Exercise data

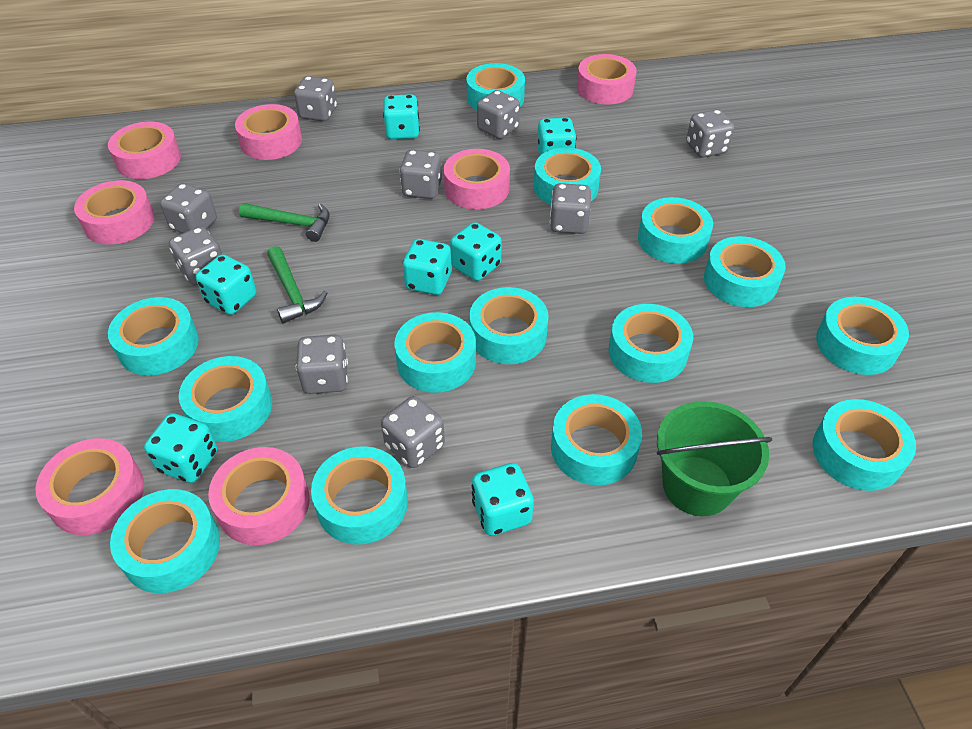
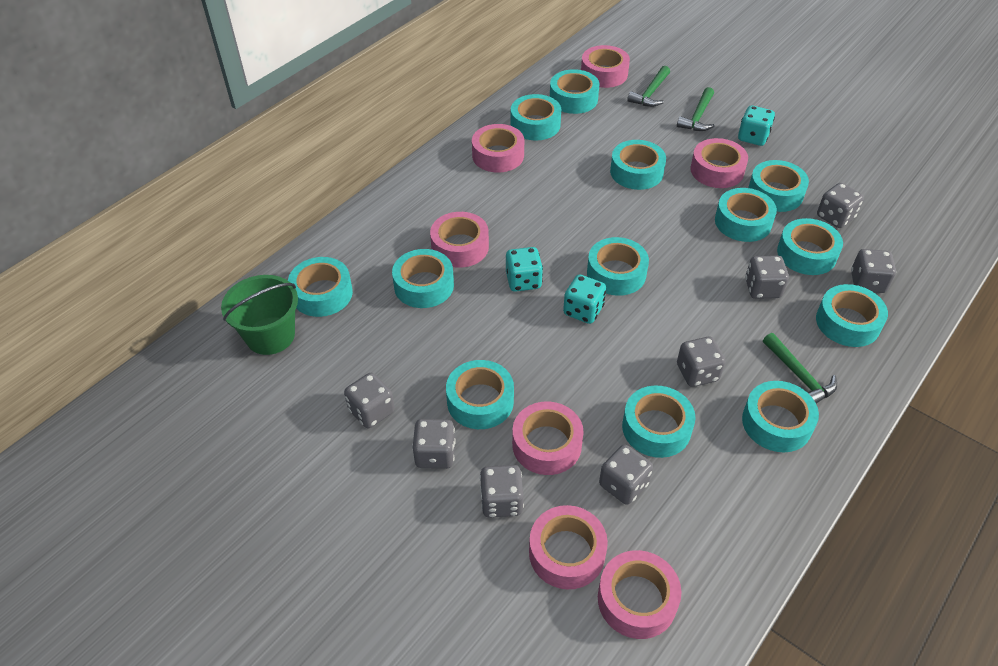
green hammer: 2 -> 3
grey dice: 9 -> 8
turquoise dice: 7 -> 3
turquoise tape: 14 -> 13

Task goal
Reproduce all the material exactly, omitting images.

Task solution
green hammer: 2 -> 3
grey dice: 9 -> 8
turquoise dice: 7 -> 3
turquoise tape: 14 -> 13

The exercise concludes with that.